* **Problem requirements**
Every entry that follows should be output exactly, and every image in it left out.

======== Data for processing ========

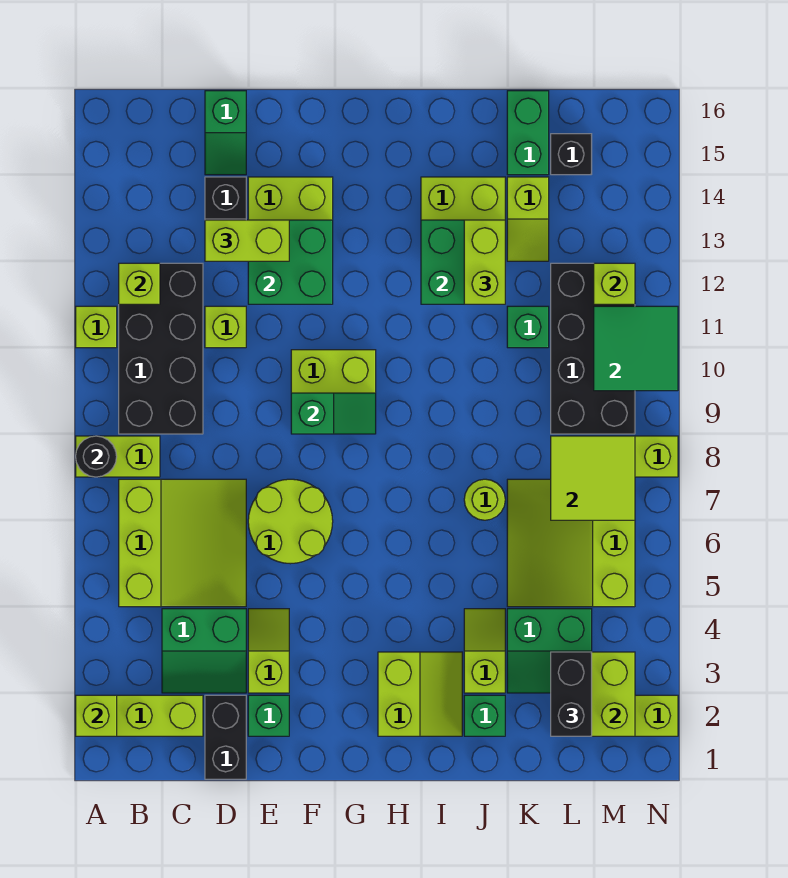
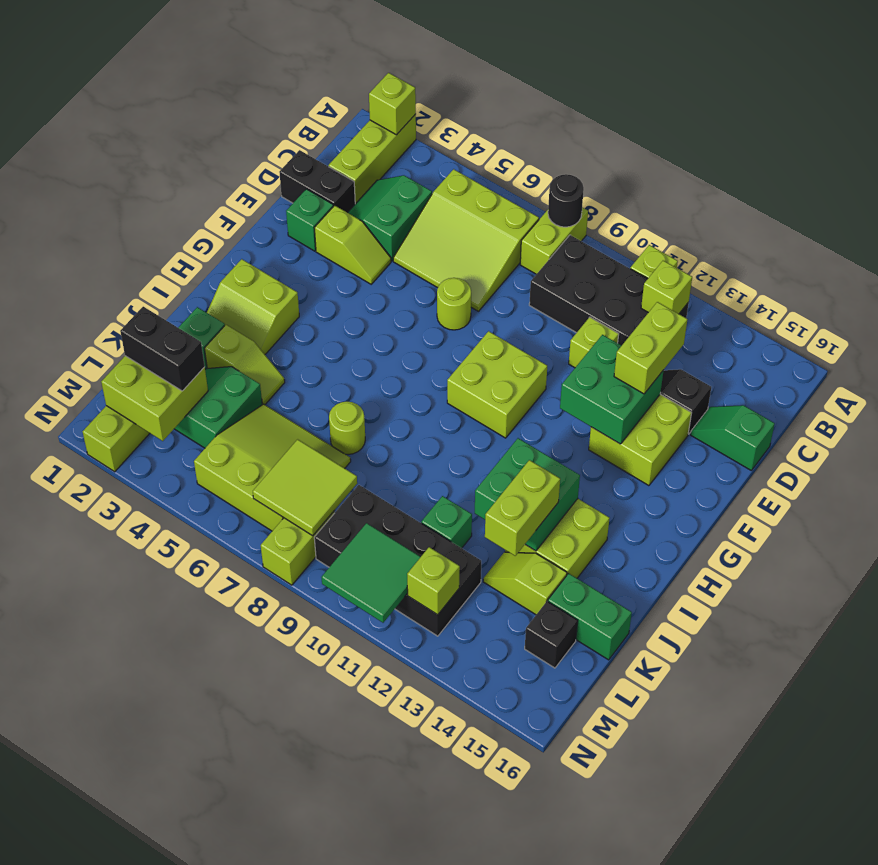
lime round brick E6:F7 level 1 -> lime round brick E7 level 1
green slope F9:G9 level 2 top F -> none
lime brick J12:J13 level 3 -> lime brick J13:K13 level 3

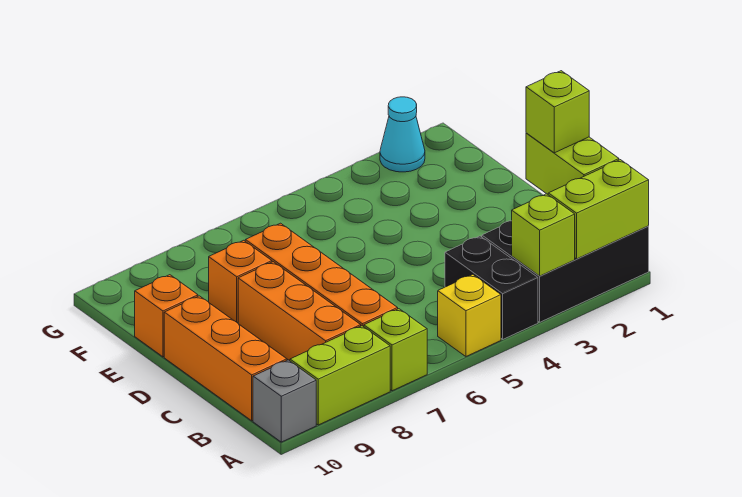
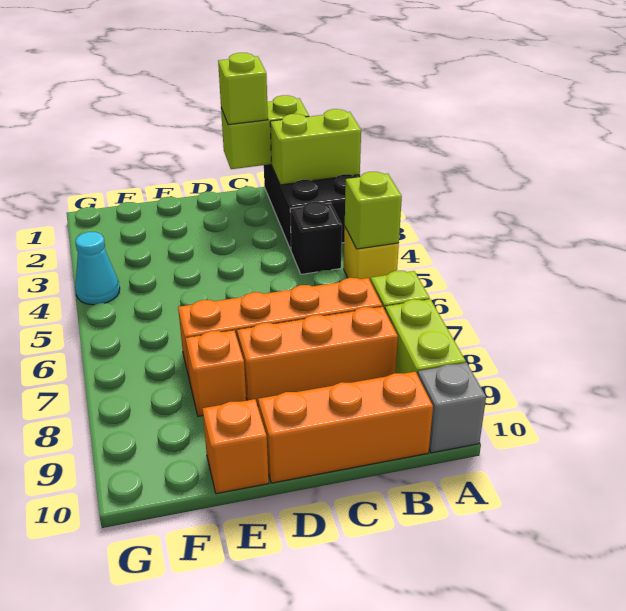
lime brick A1:A2 level 2 -> lime brick A2:B2 level 2
lime brick A3 level 2 -> lime brick A5 level 2
black brick A4:B4 level 1 -> black brick B4 level 1
cyan cone G2 level 1 -> cyan cone G4 level 1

========

* **Your response**
lime round brick E6:F7 level 1 -> lime round brick E7 level 1
green slope F9:G9 level 2 top F -> none
lime brick J12:J13 level 3 -> lime brick J13:K13 level 3

lime brick A1:A2 level 2 -> lime brick A2:B2 level 2
lime brick A3 level 2 -> lime brick A5 level 2
black brick A4:B4 level 1 -> black brick B4 level 1
cyan cone G2 level 1 -> cyan cone G4 level 1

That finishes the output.